→ EXERCISE DIRECTIONS:
Write out each entry once more so that it matches the original exactly.

Collected data:
++++++
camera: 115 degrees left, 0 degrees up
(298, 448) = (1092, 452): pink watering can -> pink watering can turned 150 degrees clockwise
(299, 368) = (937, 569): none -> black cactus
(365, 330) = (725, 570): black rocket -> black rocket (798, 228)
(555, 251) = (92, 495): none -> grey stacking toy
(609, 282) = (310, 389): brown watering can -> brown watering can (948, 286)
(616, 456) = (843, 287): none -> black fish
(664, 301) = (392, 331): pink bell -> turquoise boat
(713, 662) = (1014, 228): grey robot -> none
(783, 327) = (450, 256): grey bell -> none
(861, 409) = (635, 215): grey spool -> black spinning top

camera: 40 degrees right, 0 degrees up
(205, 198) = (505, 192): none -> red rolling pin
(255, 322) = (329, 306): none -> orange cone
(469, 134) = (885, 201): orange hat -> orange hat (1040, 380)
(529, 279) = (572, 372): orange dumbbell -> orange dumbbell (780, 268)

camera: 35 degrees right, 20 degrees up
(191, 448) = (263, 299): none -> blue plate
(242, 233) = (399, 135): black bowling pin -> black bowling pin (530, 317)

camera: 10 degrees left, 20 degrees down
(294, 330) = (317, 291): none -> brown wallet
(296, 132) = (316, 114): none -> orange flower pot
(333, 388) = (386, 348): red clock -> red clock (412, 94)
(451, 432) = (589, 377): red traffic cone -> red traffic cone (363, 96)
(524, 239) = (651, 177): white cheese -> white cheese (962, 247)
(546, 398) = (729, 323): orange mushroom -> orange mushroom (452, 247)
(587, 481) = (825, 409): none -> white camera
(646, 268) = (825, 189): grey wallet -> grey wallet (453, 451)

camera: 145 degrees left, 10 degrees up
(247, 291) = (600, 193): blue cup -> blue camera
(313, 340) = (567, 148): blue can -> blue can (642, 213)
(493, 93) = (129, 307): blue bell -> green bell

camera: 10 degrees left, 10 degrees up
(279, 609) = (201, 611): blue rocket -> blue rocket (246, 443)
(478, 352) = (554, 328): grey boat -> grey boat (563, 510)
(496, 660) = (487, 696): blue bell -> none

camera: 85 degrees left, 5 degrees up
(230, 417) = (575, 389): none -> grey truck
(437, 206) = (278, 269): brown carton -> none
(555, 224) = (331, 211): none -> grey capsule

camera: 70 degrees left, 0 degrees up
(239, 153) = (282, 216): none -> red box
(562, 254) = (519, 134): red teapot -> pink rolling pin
++++++
→ SOLVED EXERCISE:
camera: 115 degrees left, 0 degrees up
(298, 448) = (1092, 452): pink watering can -> pink watering can turned 150 degrees clockwise
(299, 368) = (937, 569): none -> black cactus
(365, 330) = (725, 570): black rocket -> black rocket (798, 228)
(555, 251) = (92, 495): none -> grey stacking toy
(609, 282) = (310, 389): brown watering can -> brown watering can (948, 286)
(616, 456) = (843, 287): none -> black fish
(664, 301) = (392, 331): pink bell -> turquoise boat
(713, 662) = (1014, 228): grey robot -> none
(783, 327) = (450, 256): grey bell -> none
(861, 409) = (635, 215): grey spool -> black spinning top

camera: 40 degrees right, 0 degrees up
(205, 198) = (505, 192): none -> red rolling pin
(255, 322) = (329, 306): none -> orange cone
(469, 134) = (885, 201): orange hat -> orange hat (1040, 380)
(529, 279) = (572, 372): orange dumbbell -> orange dumbbell (780, 268)

camera: 35 degrees right, 20 degrees up
(191, 448) = (263, 299): none -> blue plate
(242, 233) = (399, 135): black bowling pin -> black bowling pin (530, 317)

camera: 10 degrees left, 20 degrees down
(294, 330) = (317, 291): none -> brown wallet
(296, 132) = (316, 114): none -> orange flower pot
(333, 388) = (386, 348): red clock -> red clock (412, 94)
(451, 432) = (589, 377): red traffic cone -> red traffic cone (363, 96)
(524, 239) = (651, 177): white cheese -> white cheese (962, 247)
(546, 398) = (729, 323): orange mushroom -> orange mushroom (452, 247)
(587, 481) = (825, 409): none -> white camera
(646, 268) = (825, 189): grey wallet -> grey wallet (453, 451)

camera: 145 degrees left, 10 degrees up
(247, 291) = (600, 193): blue cup -> blue camera
(313, 340) = (567, 148): blue can -> blue can (642, 213)
(493, 93) = (129, 307): blue bell -> green bell

camera: 10 degrees left, 10 degrees up
(279, 609) = (201, 611): blue rocket -> blue rocket (246, 443)
(478, 352) = (554, 328): grey boat -> grey boat (563, 510)
(496, 660) = (487, 696): blue bell -> none

camera: 85 degrees left, 5 degrees up
(230, 417) = (575, 389): none -> grey truck
(437, 206) = (278, 269): brown carton -> none
(555, 224) = (331, 211): none -> grey capsule

camera: 70 degrees left, 0 degrees up
(239, 153) = (282, 216): none -> red box
(562, 254) = (519, 134): red teapot -> pink rolling pin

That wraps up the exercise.